> Work request: Nothing after the line with "(413, 138) = (674, 464): white bell -> none" belongs in the copy; extract the lines below from the top through that line, pictures left out.

= = = = = = =

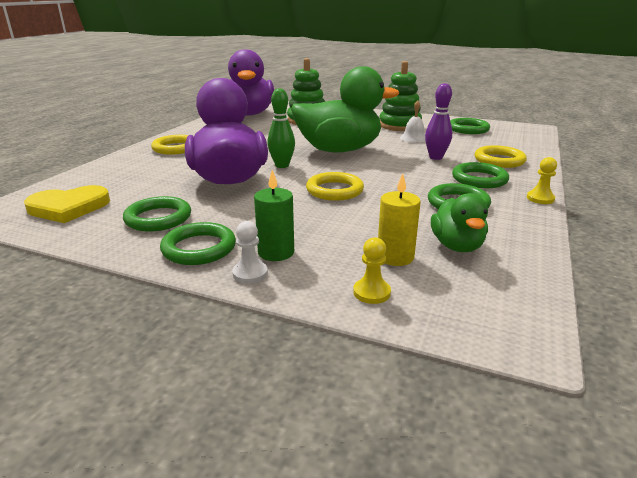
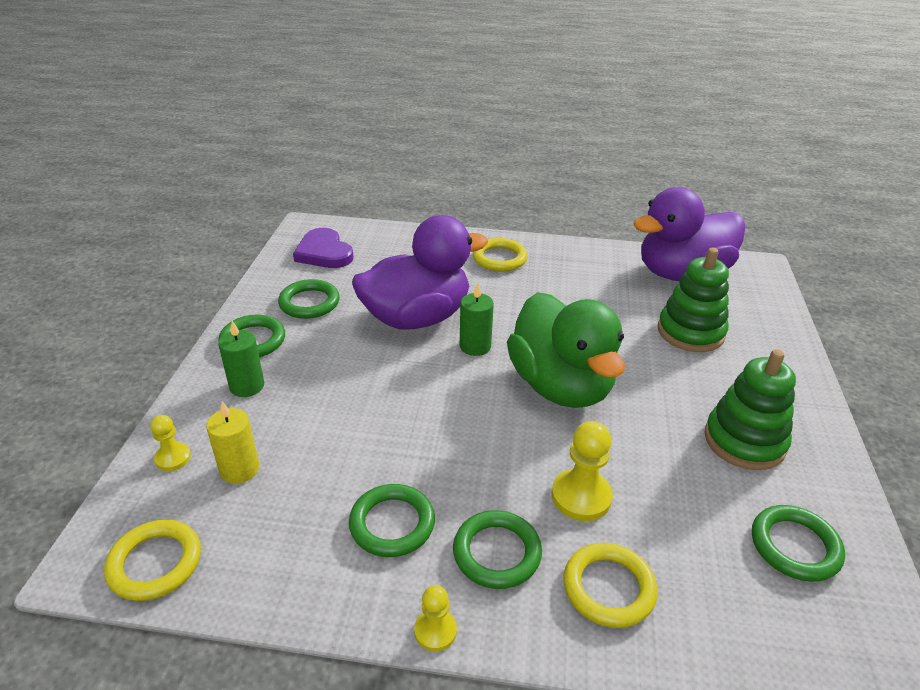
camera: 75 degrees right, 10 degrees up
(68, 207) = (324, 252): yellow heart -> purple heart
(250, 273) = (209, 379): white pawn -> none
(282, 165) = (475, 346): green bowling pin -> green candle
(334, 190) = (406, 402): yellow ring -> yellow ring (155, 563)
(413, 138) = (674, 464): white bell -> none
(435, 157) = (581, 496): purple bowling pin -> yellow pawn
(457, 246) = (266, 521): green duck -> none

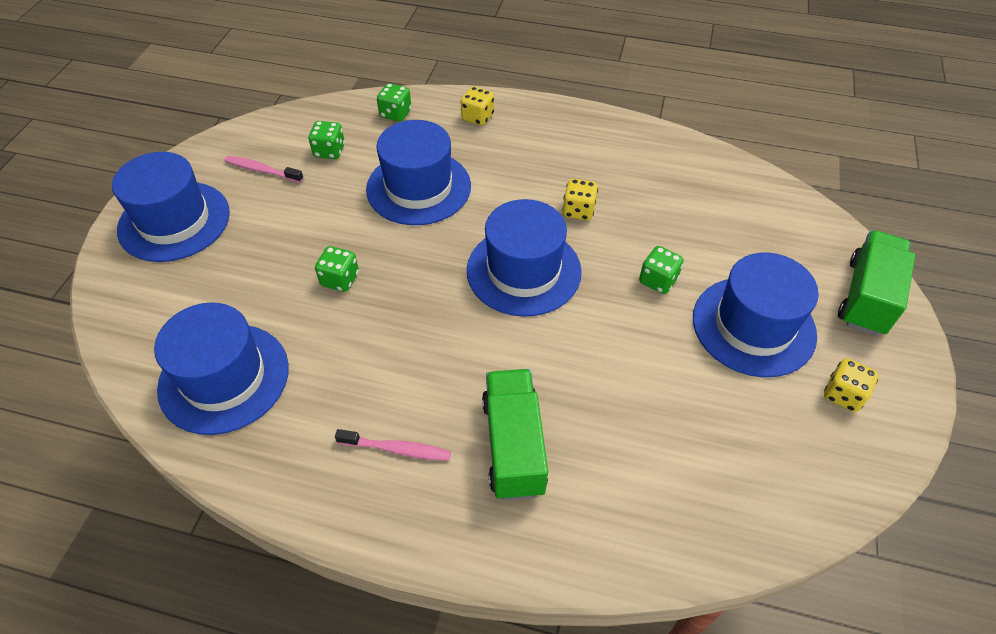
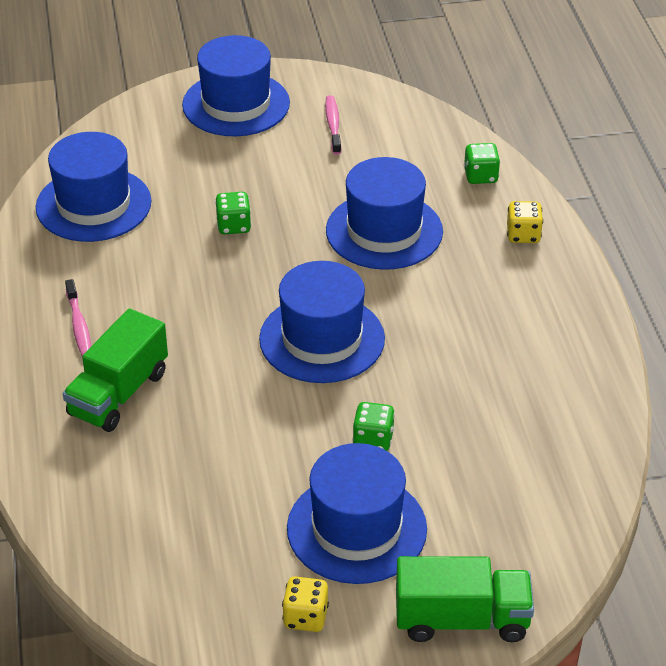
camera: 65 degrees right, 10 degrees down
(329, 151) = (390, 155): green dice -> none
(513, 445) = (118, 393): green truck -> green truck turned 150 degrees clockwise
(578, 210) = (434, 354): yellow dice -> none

= = = = = = =

> Expected answer:
camera: 75 degrees right, 10 degrees up
(68, 207) = (324, 252): yellow heart -> purple heart
(250, 273) = (209, 379): white pawn -> none
(282, 165) = (475, 346): green bowling pin -> green candle
(334, 190) = (406, 402): yellow ring -> yellow ring (155, 563)
(413, 138) = (674, 464): white bell -> none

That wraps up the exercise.